-- What is expected --
I'd like the entire listing output verbatim, apart from the pictures.

-- Dataset content --
>>>
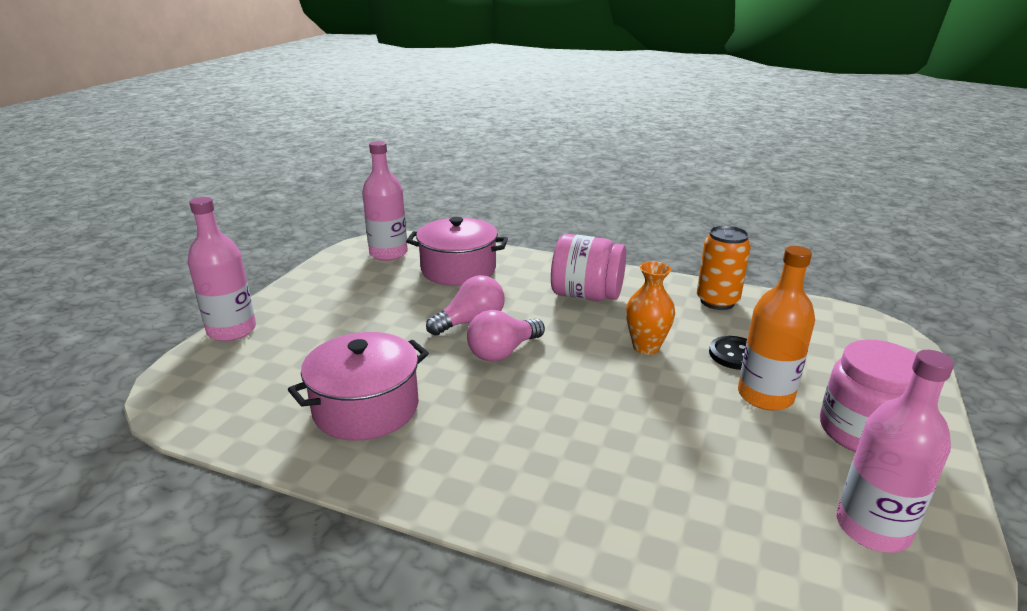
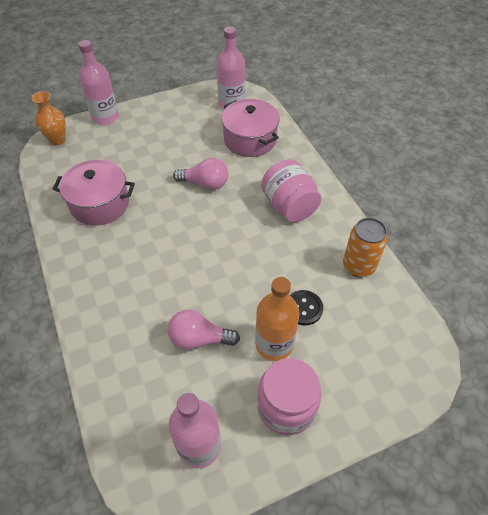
camera: 45 degrees right, 25 degrees up
(503, 352) = (193, 214): pink light bulb -> pink light bulb (199, 339)
(646, 347) = (264, 265): orange vase -> orange vase (57, 140)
<<<
-- Task answer --
camera: 45 degrees right, 25 degrees up
(503, 352) = (193, 214): pink light bulb -> pink light bulb (199, 339)
(646, 347) = (264, 265): orange vase -> orange vase (57, 140)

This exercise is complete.